Recorded data START

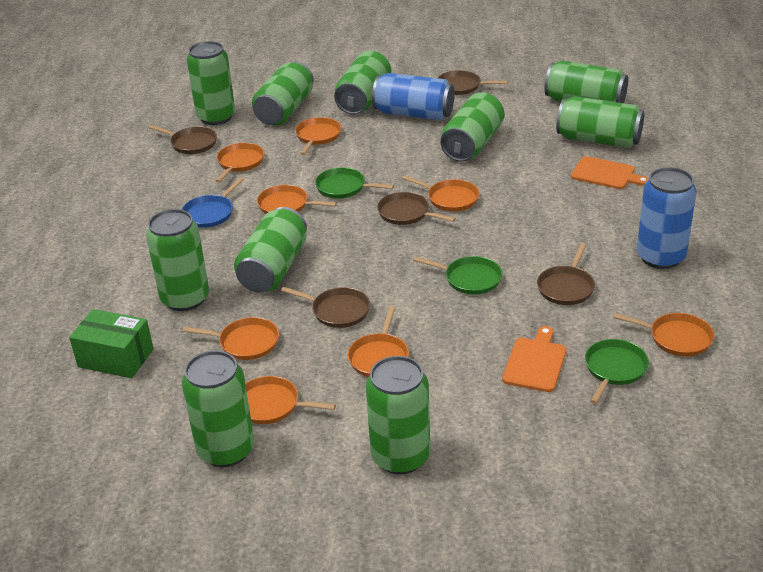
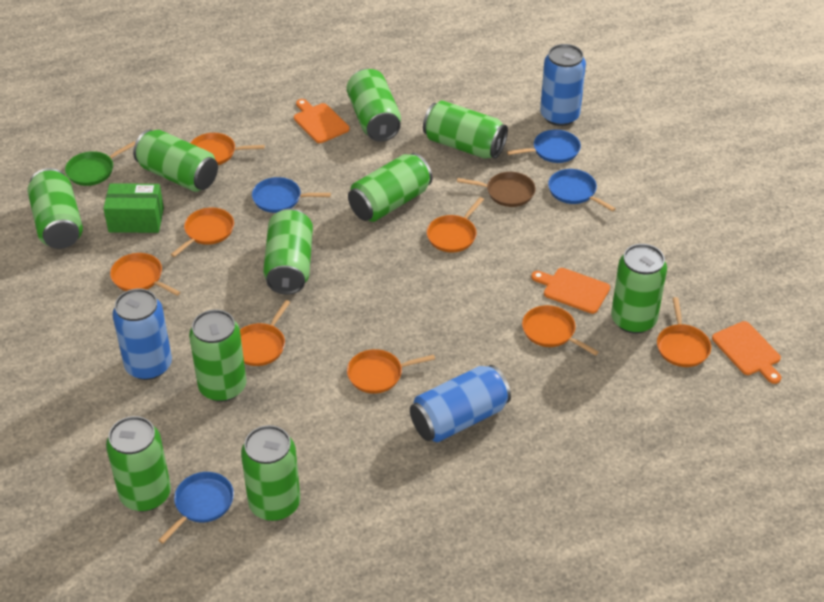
blue can: 2 -> 3
blue pan: 1 -> 4
brown pan: 5 -> 1
green pan: 3 -> 1
orange cutting board: 2 -> 3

Recorded data END

> What needs to be done: Leaving out the images, repeat the listing above exactly.

> Written answer:
blue can: 2 -> 3
blue pan: 1 -> 4
brown pan: 5 -> 1
green pan: 3 -> 1
orange cutting board: 2 -> 3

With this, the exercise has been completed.